RECORDS PROVIDED below:
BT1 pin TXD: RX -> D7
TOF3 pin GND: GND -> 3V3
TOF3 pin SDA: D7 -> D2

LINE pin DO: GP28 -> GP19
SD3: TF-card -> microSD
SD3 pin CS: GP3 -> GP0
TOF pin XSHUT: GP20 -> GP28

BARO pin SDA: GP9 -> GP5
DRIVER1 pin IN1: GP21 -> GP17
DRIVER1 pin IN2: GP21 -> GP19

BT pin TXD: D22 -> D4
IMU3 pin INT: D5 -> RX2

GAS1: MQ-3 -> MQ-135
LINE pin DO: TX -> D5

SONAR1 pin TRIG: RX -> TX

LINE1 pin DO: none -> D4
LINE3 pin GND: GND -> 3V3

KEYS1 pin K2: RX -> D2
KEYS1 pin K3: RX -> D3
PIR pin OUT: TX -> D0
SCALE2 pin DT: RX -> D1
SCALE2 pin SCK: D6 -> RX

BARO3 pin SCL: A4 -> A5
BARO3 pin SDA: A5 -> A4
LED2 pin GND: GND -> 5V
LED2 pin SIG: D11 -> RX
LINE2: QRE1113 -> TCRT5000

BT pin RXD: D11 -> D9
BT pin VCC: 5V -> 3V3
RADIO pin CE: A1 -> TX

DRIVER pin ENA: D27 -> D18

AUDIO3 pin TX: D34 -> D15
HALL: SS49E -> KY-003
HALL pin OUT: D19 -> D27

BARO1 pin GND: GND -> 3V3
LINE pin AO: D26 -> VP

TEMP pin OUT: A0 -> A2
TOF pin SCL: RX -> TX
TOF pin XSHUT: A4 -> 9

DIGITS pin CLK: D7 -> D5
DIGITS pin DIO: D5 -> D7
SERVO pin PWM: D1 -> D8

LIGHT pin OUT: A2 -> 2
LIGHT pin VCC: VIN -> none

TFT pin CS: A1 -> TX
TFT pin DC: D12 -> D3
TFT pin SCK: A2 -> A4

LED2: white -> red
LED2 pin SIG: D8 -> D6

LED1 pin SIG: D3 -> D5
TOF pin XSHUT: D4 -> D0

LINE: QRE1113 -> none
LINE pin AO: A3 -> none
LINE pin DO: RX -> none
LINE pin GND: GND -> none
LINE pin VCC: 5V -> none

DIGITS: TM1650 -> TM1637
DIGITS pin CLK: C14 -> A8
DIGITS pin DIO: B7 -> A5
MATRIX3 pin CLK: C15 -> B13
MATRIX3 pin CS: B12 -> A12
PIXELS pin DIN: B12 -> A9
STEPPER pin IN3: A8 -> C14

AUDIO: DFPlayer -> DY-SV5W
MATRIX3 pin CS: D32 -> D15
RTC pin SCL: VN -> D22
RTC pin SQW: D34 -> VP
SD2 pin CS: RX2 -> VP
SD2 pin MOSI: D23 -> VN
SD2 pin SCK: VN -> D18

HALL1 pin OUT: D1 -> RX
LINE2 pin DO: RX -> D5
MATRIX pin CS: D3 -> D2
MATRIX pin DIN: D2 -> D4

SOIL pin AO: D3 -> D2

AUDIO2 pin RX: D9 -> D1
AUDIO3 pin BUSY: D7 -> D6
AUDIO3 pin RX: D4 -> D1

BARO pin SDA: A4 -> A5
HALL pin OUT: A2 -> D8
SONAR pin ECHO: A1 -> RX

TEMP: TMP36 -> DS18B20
End of RECORDS PROVIDED.
- _TASK DESCRIPTION_
Copy out every line of the data that includes "TEMP".

- _EXERCISE RESPONSE_
TEMP pin OUT: A0 -> A2
TEMP: TMP36 -> DS18B20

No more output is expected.